Top of Given records

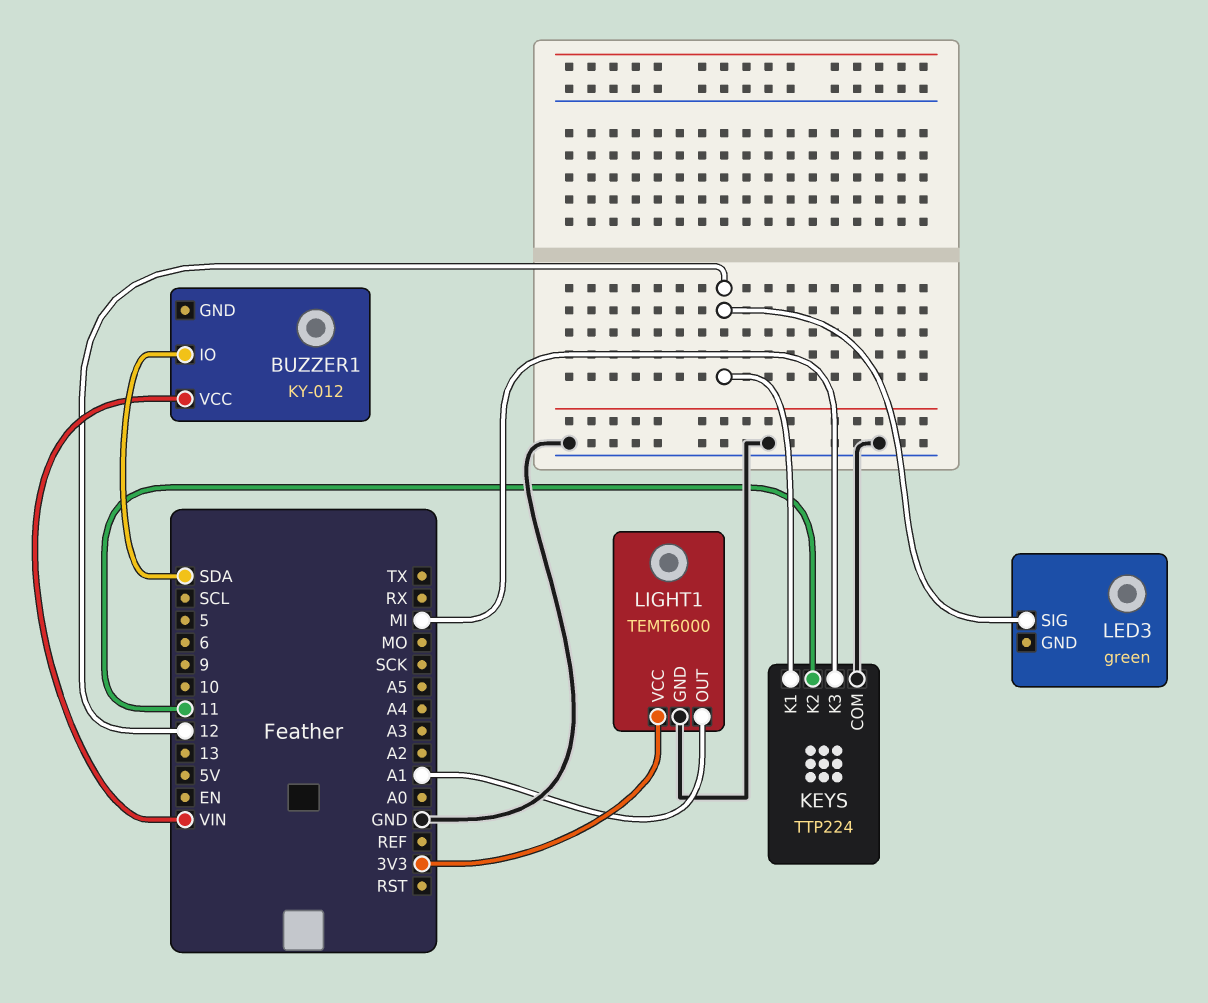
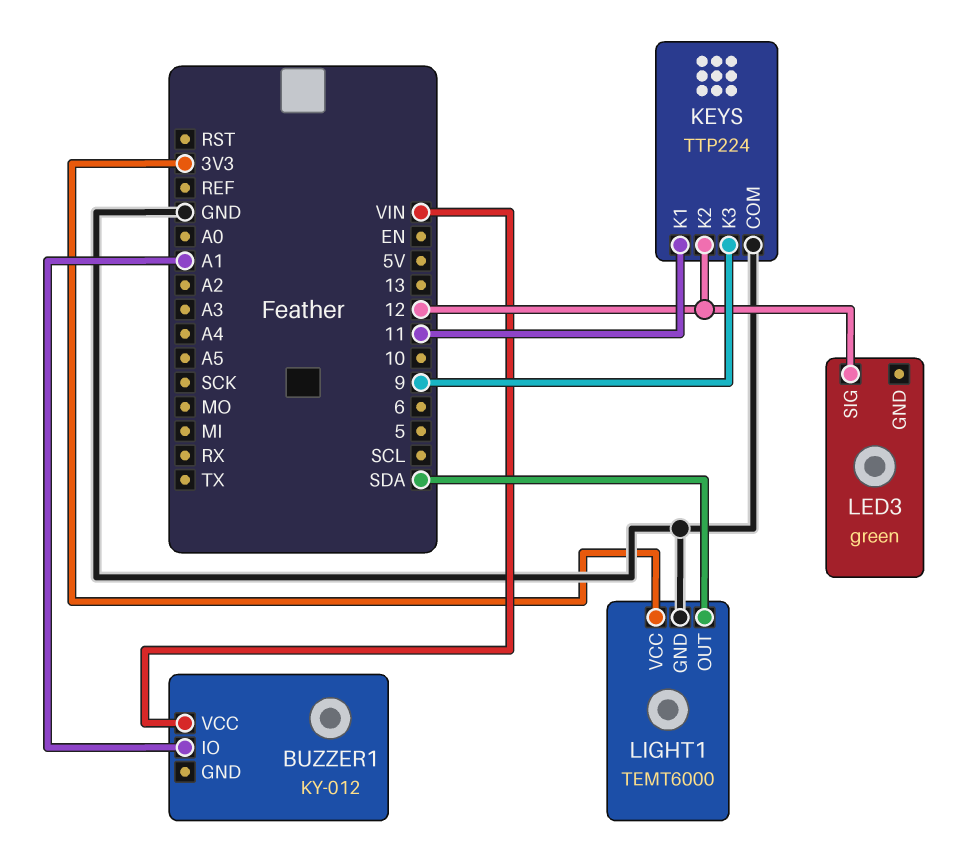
BUZZER1 pin IO: SDA -> A1
KEYS pin K1: 12 -> 11
KEYS pin K2: 11 -> 12
KEYS pin K3: MI -> 9
LIGHT1 pin OUT: A1 -> SDA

Bottom of Given records

• Your instructions
Your answer must be an exact reproduction of all entries, containing no pictures.

• Task response
BUZZER1 pin IO: SDA -> A1
KEYS pin K1: 12 -> 11
KEYS pin K2: 11 -> 12
KEYS pin K3: MI -> 9
LIGHT1 pin OUT: A1 -> SDA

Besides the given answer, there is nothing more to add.